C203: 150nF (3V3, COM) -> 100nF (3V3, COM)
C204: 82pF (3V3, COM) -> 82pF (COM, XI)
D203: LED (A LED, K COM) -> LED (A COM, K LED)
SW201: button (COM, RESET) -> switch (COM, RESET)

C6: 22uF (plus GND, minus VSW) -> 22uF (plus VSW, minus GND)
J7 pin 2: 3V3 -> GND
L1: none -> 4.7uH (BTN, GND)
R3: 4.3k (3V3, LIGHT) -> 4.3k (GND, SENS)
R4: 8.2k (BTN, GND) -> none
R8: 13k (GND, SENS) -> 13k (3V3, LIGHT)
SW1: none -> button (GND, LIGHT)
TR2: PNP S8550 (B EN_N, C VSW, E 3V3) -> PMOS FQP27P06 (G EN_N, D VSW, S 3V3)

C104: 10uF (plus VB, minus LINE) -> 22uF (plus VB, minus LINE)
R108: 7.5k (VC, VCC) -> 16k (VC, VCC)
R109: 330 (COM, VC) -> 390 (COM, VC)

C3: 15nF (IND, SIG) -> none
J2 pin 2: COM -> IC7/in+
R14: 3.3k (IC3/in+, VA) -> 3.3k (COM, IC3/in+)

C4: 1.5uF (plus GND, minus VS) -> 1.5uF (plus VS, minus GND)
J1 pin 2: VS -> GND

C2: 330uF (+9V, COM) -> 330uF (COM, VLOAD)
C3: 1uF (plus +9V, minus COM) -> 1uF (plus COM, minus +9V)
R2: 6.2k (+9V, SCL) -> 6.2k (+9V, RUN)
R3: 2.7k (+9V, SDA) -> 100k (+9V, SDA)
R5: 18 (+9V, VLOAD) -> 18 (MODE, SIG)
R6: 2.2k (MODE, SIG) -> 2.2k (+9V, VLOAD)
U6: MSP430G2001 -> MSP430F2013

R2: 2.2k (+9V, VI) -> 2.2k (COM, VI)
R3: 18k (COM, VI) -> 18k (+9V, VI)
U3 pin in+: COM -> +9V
::::::::
Lines in the material above that include the string "none" should be listed.

* [Result]:
L1: none -> 4.7uH (BTN, GND)
R4: 8.2k (BTN, GND) -> none
SW1: none -> button (GND, LIGHT)
C3: 15nF (IND, SIG) -> none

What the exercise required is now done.